** Dataset excerpt **

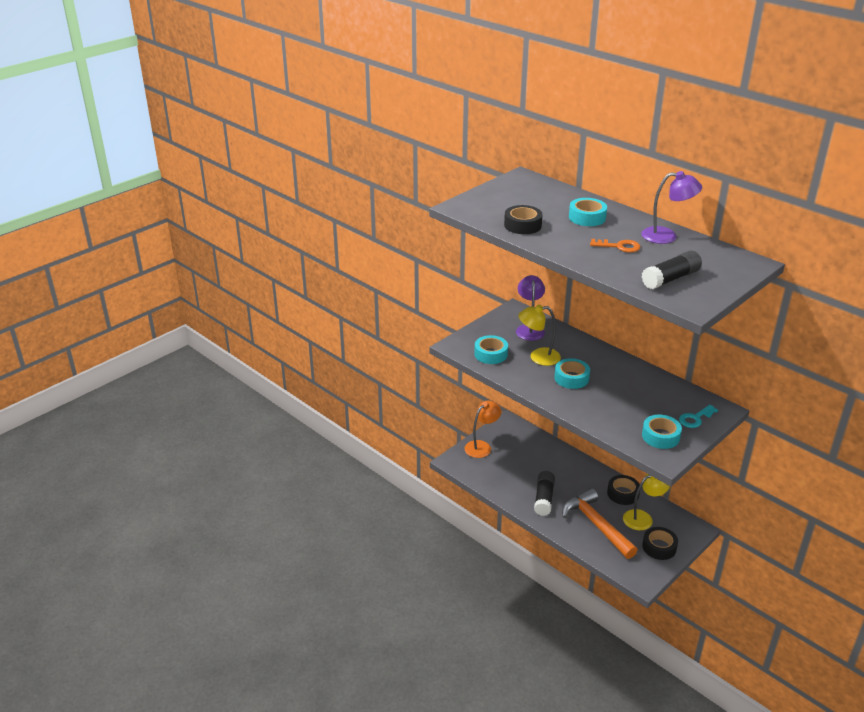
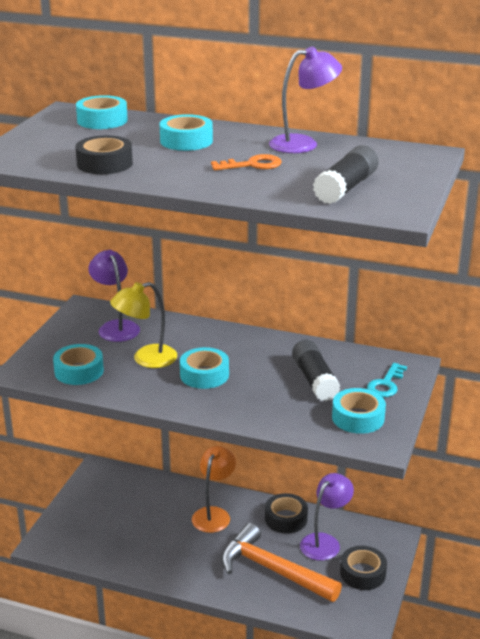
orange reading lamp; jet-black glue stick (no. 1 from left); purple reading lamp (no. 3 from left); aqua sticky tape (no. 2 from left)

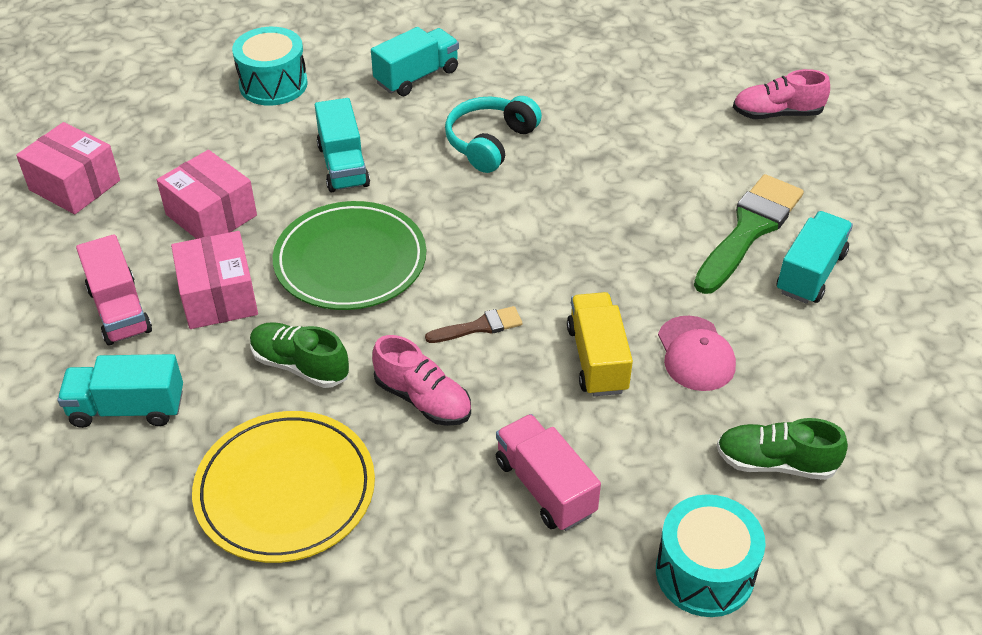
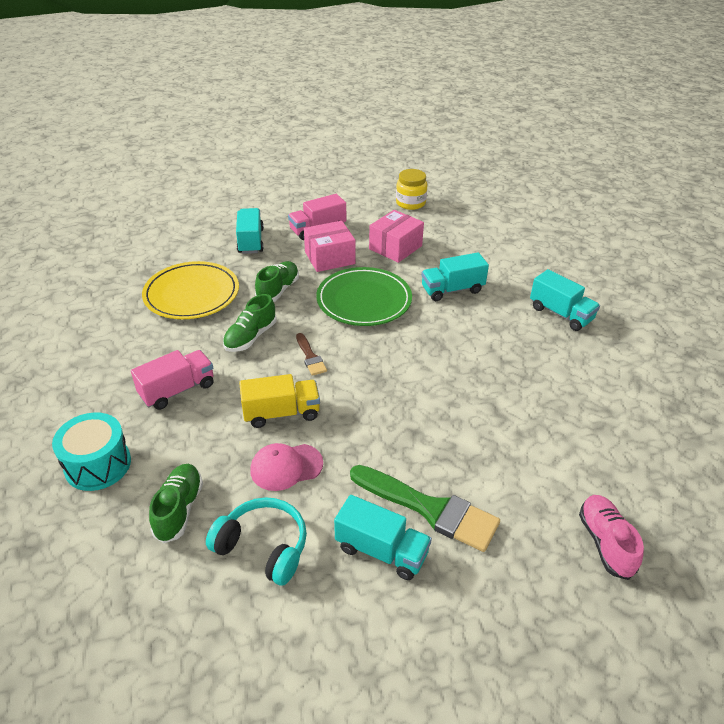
aqua drum (no. 1 from left in the first image); aqua over-ear headphones; yellow jar; emerald shoe (no. 2 from left)

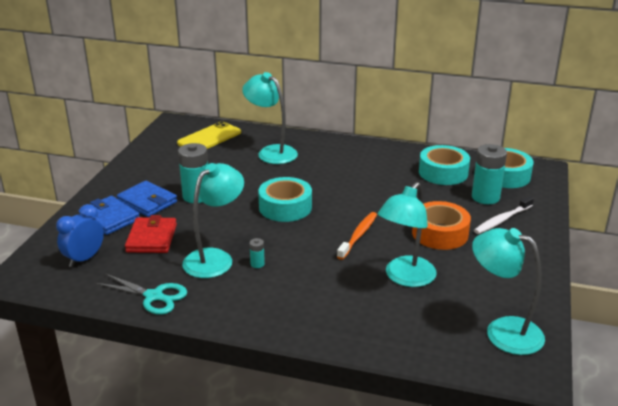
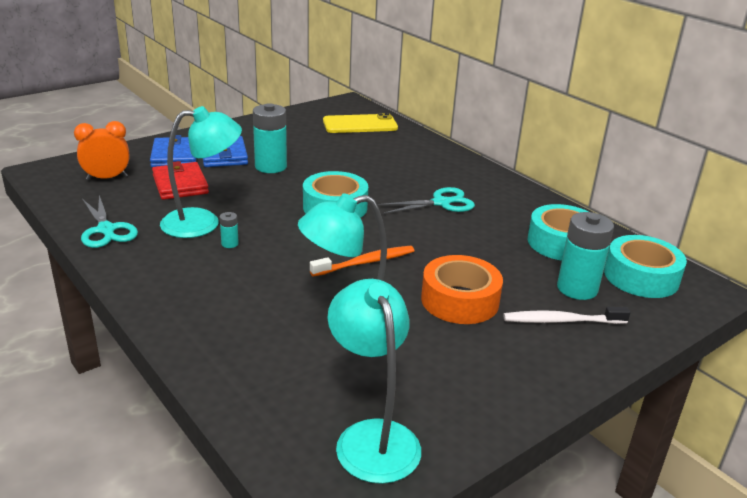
aqua reading lamp (no. 2 from left in the first image); orange clock; red wallet; aqua scissors (no. 2 from left)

** Problem to solve **
Reproduce the full listing faithfully, but do not carry over any pictures.

** The completed task **
orange reading lamp; jet-black glue stick (no. 1 from left); purple reading lamp (no. 3 from left); aqua sticky tape (no. 2 from left)

aqua drum (no. 1 from left in the first image); aqua over-ear headphones; yellow jar; emerald shoe (no. 2 from left)

aqua reading lamp (no. 2 from left in the first image); orange clock; red wallet; aqua scissors (no. 2 from left)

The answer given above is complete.